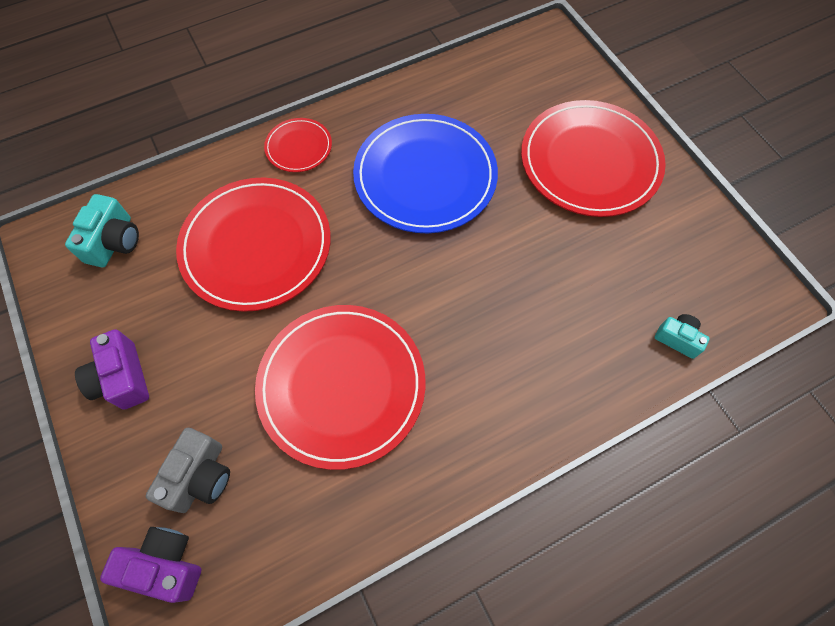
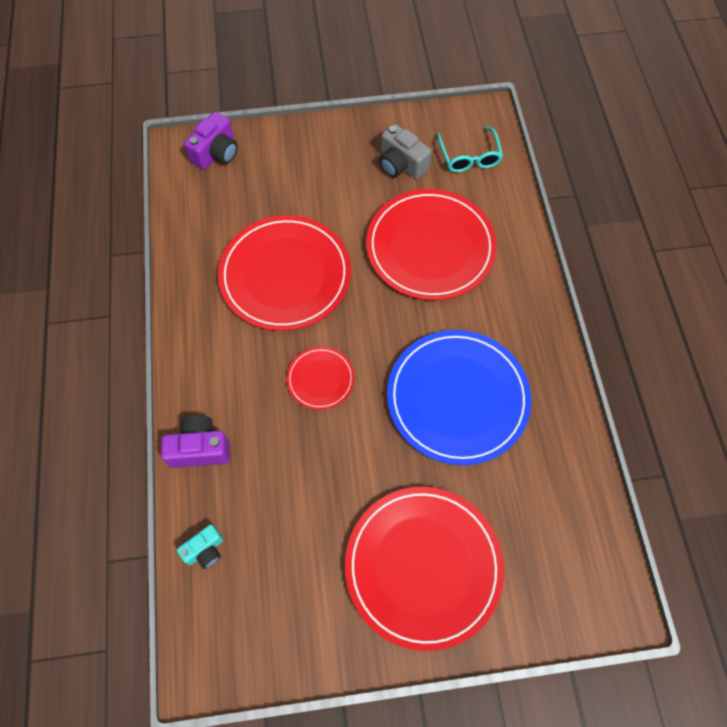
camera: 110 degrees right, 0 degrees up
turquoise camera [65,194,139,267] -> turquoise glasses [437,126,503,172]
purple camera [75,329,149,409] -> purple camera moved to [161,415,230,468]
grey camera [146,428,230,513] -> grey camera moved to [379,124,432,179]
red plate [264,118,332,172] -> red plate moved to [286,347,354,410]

• Work instruction:
Set down the records in full and exactly. Do not carry over any image.

• The answer:
camera: 110 degrees right, 0 degrees up
turquoise camera [65,194,139,267] -> turquoise glasses [437,126,503,172]
purple camera [75,329,149,409] -> purple camera moved to [161,415,230,468]
grey camera [146,428,230,513] -> grey camera moved to [379,124,432,179]
red plate [264,118,332,172] -> red plate moved to [286,347,354,410]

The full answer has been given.